Records drawn from a dataset
● ● ● ●
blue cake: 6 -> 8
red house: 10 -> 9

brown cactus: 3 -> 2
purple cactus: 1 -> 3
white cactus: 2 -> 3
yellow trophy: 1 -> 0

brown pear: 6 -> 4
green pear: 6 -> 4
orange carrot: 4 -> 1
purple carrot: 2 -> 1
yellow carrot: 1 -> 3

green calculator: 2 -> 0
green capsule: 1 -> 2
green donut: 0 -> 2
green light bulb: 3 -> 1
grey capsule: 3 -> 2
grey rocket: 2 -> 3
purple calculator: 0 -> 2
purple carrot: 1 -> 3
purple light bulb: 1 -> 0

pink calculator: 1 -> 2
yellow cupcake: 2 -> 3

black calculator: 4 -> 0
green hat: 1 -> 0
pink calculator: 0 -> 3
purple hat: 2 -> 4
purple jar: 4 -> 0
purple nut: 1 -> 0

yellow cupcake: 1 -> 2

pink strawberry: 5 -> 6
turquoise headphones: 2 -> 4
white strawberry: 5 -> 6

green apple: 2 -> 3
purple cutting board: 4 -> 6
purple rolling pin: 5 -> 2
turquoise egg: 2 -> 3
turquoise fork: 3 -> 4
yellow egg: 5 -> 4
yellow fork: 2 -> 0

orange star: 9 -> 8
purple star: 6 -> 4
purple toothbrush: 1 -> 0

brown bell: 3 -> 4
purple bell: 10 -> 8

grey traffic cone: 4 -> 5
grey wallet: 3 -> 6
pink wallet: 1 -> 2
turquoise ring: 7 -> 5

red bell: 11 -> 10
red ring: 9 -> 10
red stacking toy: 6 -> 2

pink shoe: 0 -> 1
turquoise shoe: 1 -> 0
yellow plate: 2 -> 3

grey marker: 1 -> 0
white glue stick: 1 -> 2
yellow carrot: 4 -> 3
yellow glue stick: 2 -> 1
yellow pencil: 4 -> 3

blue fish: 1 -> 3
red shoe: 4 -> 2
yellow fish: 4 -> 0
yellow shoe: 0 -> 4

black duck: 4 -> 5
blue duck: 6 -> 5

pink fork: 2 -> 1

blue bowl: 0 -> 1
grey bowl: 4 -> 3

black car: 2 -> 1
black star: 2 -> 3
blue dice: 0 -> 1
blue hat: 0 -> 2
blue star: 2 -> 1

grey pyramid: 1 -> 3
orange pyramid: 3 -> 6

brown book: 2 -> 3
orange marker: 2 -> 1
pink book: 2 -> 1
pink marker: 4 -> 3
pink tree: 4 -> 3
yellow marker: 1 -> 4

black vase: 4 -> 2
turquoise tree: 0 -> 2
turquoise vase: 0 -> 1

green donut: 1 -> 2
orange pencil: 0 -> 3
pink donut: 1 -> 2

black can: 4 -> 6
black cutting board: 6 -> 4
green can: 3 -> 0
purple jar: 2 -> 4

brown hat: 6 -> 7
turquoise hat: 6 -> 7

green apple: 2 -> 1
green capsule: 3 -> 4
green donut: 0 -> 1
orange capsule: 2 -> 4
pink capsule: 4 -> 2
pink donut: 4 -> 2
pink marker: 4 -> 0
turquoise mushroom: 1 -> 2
● ● ● ●
» EXERCISE:
Write out only the lines that run from the line containing "grey wallet: 3 -> 6" through the line containing "blue fish: 1 -> 3", both included, exactly as they appear above.

» YOUR SOLUTION:
grey wallet: 3 -> 6
pink wallet: 1 -> 2
turquoise ring: 7 -> 5

red bell: 11 -> 10
red ring: 9 -> 10
red stacking toy: 6 -> 2

pink shoe: 0 -> 1
turquoise shoe: 1 -> 0
yellow plate: 2 -> 3

grey marker: 1 -> 0
white glue stick: 1 -> 2
yellow carrot: 4 -> 3
yellow glue stick: 2 -> 1
yellow pencil: 4 -> 3

blue fish: 1 -> 3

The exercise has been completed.